### What needs to be done
The response must consist of all the entries, duplicated without alteration.

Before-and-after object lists
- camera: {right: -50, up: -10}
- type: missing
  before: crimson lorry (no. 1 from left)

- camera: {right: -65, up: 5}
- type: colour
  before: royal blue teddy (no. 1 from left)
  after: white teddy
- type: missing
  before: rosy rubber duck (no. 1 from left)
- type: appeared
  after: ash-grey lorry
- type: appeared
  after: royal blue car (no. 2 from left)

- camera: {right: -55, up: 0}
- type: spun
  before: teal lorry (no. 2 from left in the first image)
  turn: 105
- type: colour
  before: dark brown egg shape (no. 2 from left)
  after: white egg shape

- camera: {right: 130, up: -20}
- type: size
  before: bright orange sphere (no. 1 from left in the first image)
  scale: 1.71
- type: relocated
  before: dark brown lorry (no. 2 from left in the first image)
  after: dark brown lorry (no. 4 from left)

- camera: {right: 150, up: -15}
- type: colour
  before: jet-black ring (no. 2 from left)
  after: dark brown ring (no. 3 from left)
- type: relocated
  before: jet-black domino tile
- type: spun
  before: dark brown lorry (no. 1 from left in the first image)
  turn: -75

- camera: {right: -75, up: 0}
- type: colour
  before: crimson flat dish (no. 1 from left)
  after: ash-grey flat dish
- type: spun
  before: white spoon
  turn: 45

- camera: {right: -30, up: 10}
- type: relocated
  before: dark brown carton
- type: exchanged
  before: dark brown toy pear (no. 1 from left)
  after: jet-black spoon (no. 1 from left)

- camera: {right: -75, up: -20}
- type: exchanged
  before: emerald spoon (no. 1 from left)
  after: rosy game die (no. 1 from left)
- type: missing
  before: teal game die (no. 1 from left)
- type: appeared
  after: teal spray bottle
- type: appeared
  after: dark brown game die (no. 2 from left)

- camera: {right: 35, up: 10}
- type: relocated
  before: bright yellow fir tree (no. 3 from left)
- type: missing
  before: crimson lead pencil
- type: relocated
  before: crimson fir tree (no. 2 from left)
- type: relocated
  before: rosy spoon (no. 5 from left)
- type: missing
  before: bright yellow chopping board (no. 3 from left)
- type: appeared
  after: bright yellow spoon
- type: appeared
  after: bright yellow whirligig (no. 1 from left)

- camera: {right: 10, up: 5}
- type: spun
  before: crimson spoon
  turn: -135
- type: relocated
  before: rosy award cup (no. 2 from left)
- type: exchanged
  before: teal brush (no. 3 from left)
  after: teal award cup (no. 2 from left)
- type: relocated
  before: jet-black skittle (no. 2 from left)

### Response to the exercise
- camera: {right: -50, up: -10}
- type: missing
  before: crimson lorry (no. 1 from left)

- camera: {right: -65, up: 5}
- type: colour
  before: royal blue teddy (no. 1 from left)
  after: white teddy
- type: missing
  before: rosy rubber duck (no. 1 from left)
- type: appeared
  after: ash-grey lorry
- type: appeared
  after: royal blue car (no. 2 from left)

- camera: {right: -55, up: 0}
- type: spun
  before: teal lorry (no. 2 from left in the first image)
  turn: 105
- type: colour
  before: dark brown egg shape (no. 2 from left)
  after: white egg shape

- camera: {right: 130, up: -20}
- type: size
  before: bright orange sphere (no. 1 from left in the first image)
  scale: 1.71
- type: relocated
  before: dark brown lorry (no. 2 from left in the first image)
  after: dark brown lorry (no. 4 from left)

- camera: {right: 150, up: -15}
- type: colour
  before: jet-black ring (no. 2 from left)
  after: dark brown ring (no. 3 from left)
- type: relocated
  before: jet-black domino tile
- type: spun
  before: dark brown lorry (no. 1 from left in the first image)
  turn: -75

- camera: {right: -75, up: 0}
- type: colour
  before: crimson flat dish (no. 1 from left)
  after: ash-grey flat dish
- type: spun
  before: white spoon
  turn: 45

- camera: {right: -30, up: 10}
- type: relocated
  before: dark brown carton
- type: exchanged
  before: dark brown toy pear (no. 1 from left)
  after: jet-black spoon (no. 1 from left)

- camera: {right: -75, up: -20}
- type: exchanged
  before: emerald spoon (no. 1 from left)
  after: rosy game die (no. 1 from left)
- type: missing
  before: teal game die (no. 1 from left)
- type: appeared
  after: teal spray bottle
- type: appeared
  after: dark brown game die (no. 2 from left)

- camera: {right: 35, up: 10}
- type: relocated
  before: bright yellow fir tree (no. 3 from left)
- type: missing
  before: crimson lead pencil
- type: relocated
  before: crimson fir tree (no. 2 from left)
- type: relocated
  before: rosy spoon (no. 5 from left)
- type: missing
  before: bright yellow chopping board (no. 3 from left)
- type: appeared
  after: bright yellow spoon
- type: appeared
  after: bright yellow whirligig (no. 1 from left)

- camera: {right: 10, up: 5}
- type: spun
  before: crimson spoon
  turn: -135
- type: relocated
  before: rosy award cup (no. 2 from left)
- type: exchanged
  before: teal brush (no. 3 from left)
  after: teal award cup (no. 2 from left)
- type: relocated
  before: jet-black skittle (no. 2 from left)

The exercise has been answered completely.